● **Exercise description**
The answer must consist of every line from the data that holds the string "pencil".

Spatial object tracking data:

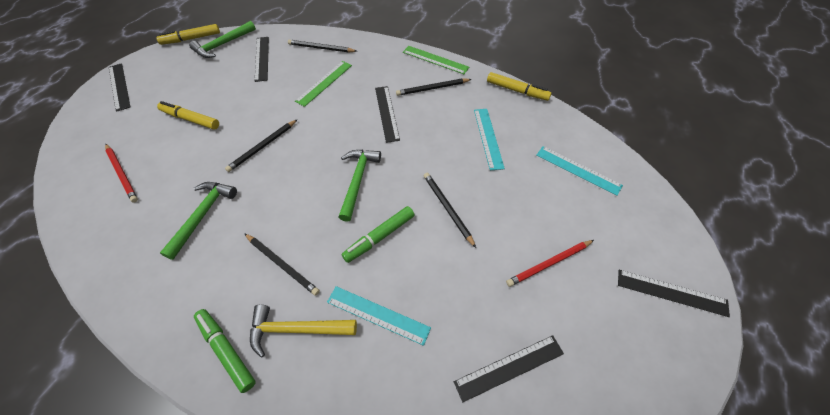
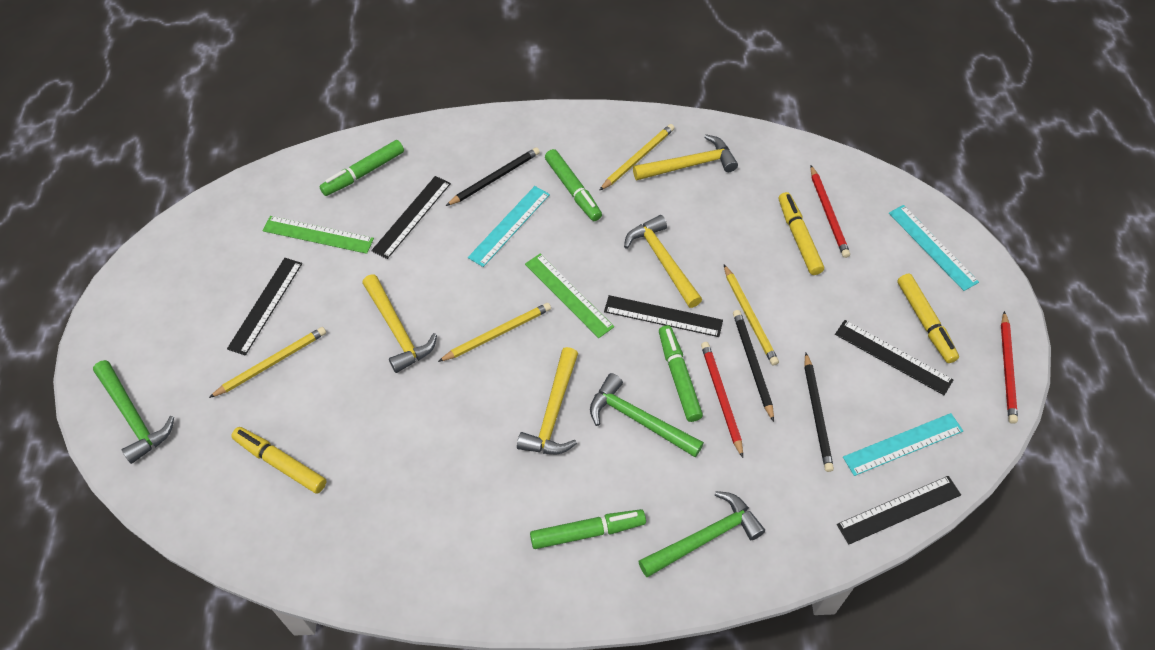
black pencil: 5 -> 3
green marker: 2 -> 4
red pencil: 2 -> 3
yellow hammer: 1 -> 4
yellow pencil: 0 -> 4

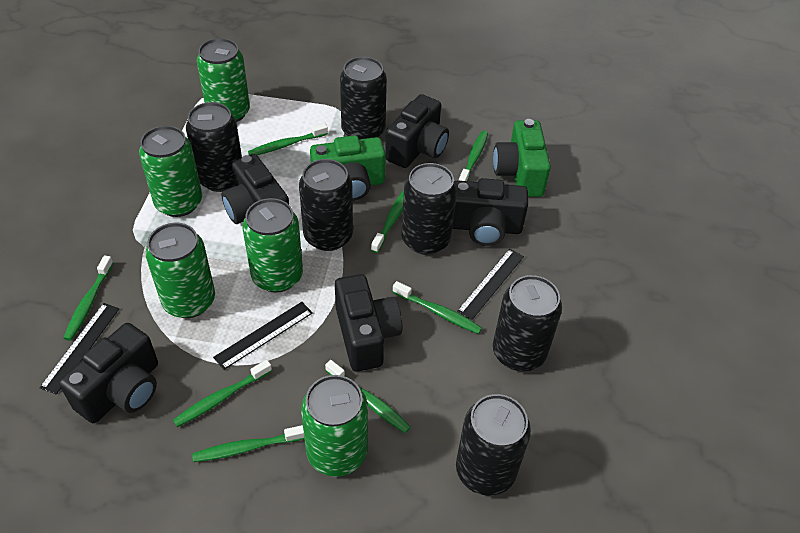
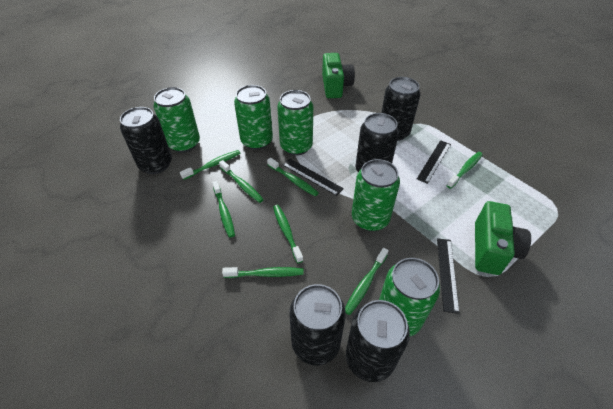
black camera: 5 -> 0
black can: 6 -> 5

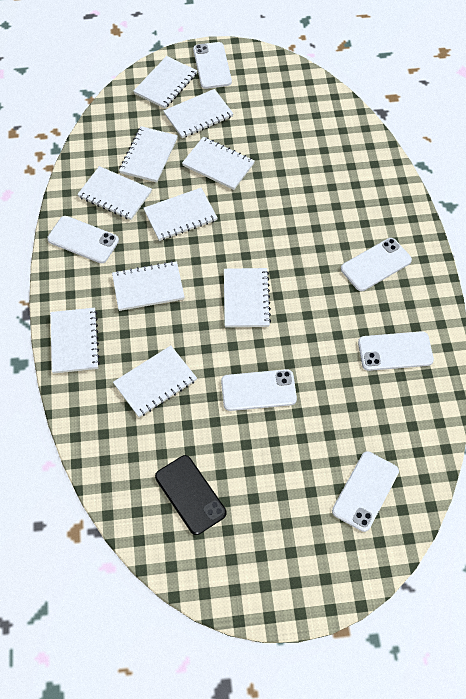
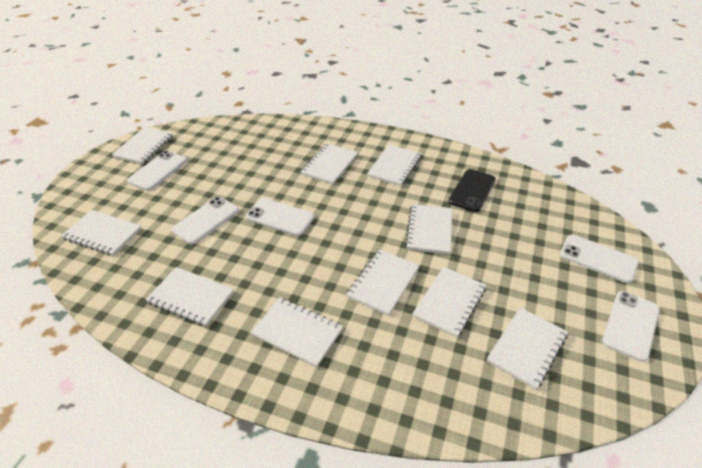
white phone: 6 -> 5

● **Result for this task**
black pencil: 5 -> 3
red pencil: 2 -> 3
yellow pencil: 0 -> 4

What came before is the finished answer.